→ Records for this exercise
=======
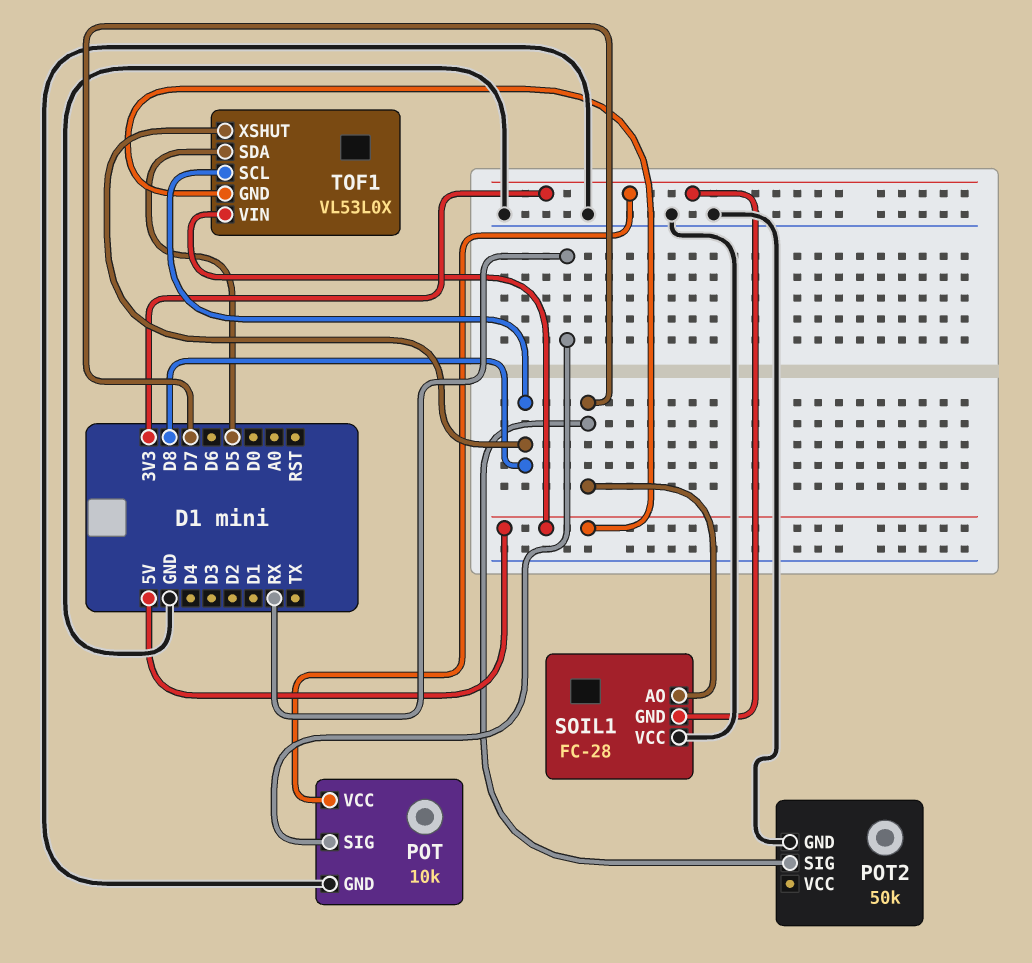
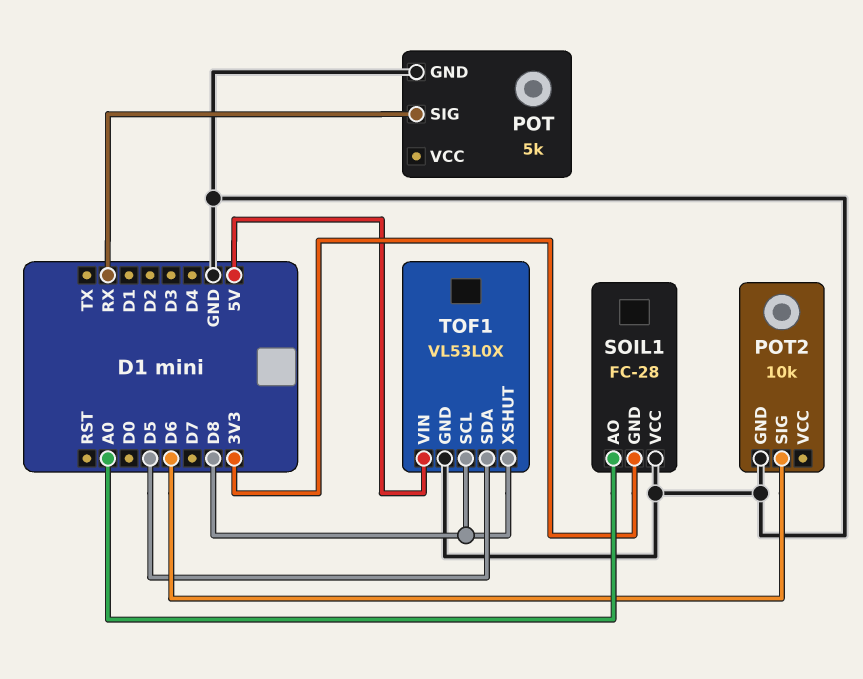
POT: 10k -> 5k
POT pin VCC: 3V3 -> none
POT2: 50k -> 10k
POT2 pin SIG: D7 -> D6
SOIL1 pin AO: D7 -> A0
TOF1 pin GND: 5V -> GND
=======
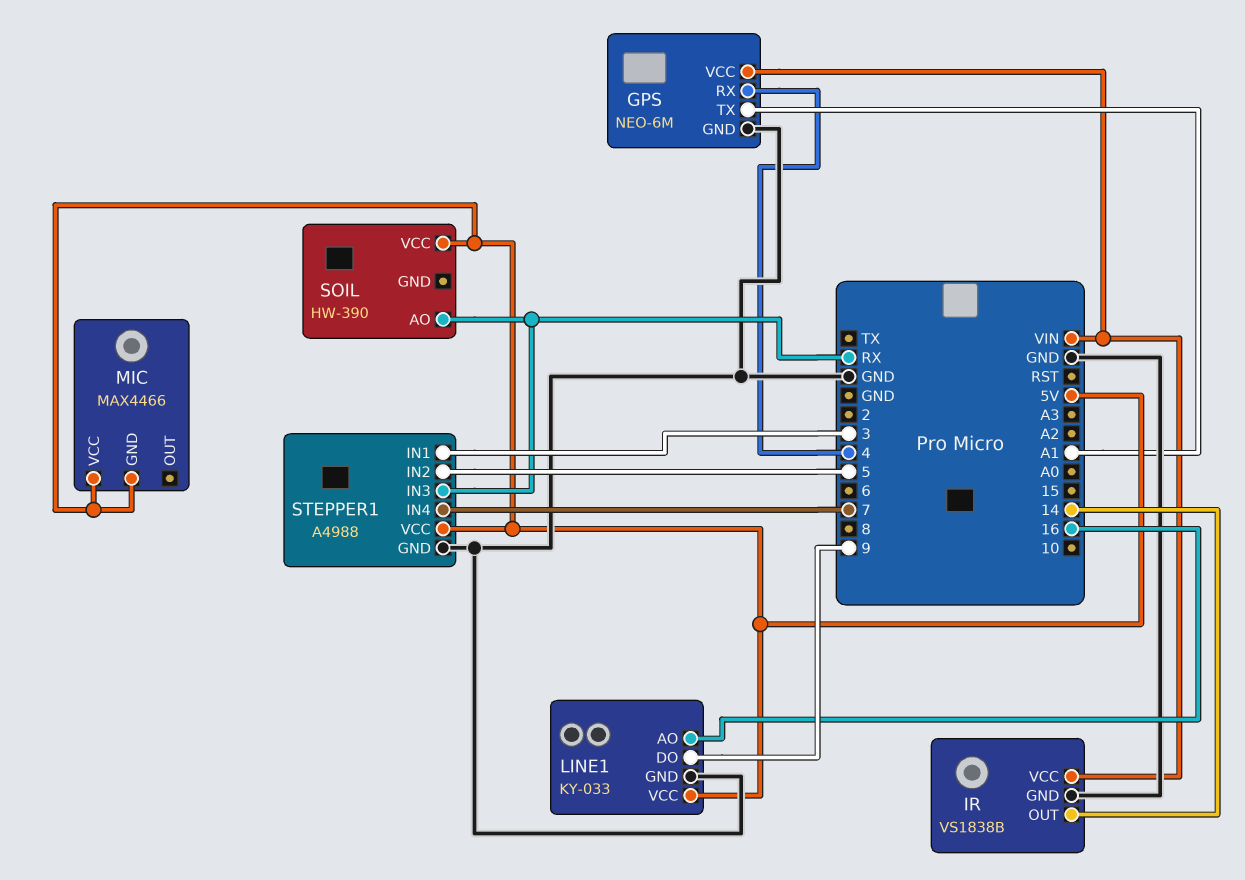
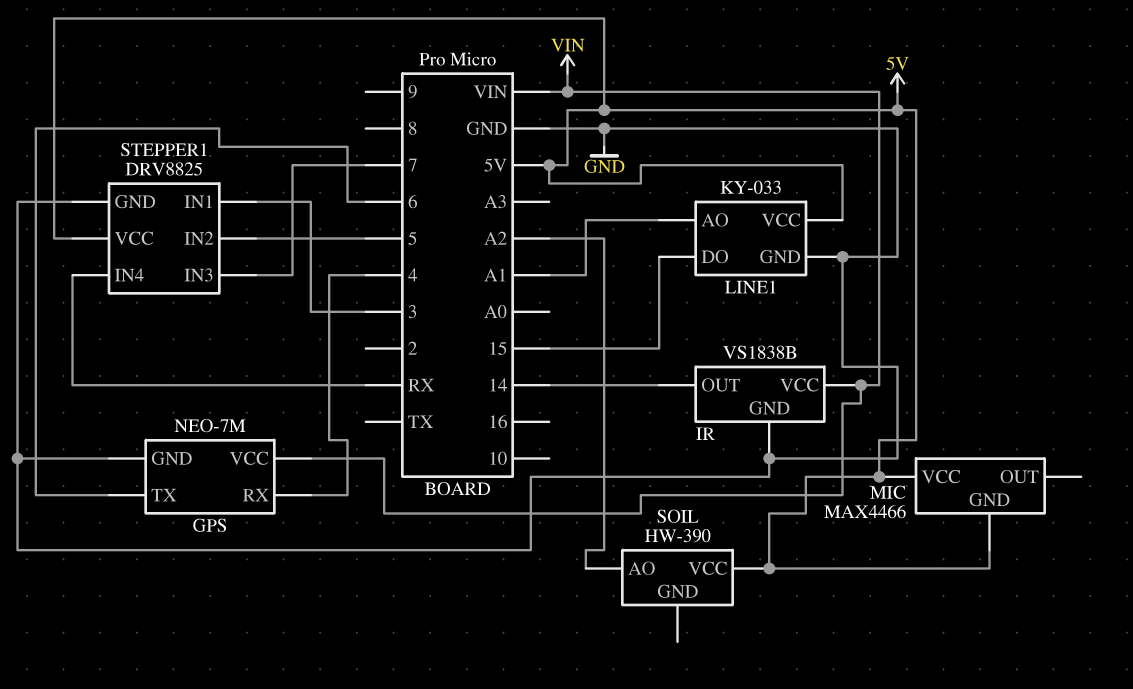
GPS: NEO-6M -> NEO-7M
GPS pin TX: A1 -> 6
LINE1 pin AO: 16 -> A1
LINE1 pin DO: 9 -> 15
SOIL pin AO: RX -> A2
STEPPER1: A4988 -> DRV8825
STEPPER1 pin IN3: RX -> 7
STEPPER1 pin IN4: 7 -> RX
=======
→ Exercise requirements
There is a line with "POT: 10k -> 5k" and a line with "TOF1 pin GND: 5V -> GND" above. Copy exactly those two lines and all lines between them, with nothing else.

→ Reply
POT: 10k -> 5k
POT pin VCC: 3V3 -> none
POT2: 50k -> 10k
POT2 pin SIG: D7 -> D6
SOIL1 pin AO: D7 -> A0
TOF1 pin GND: 5V -> GND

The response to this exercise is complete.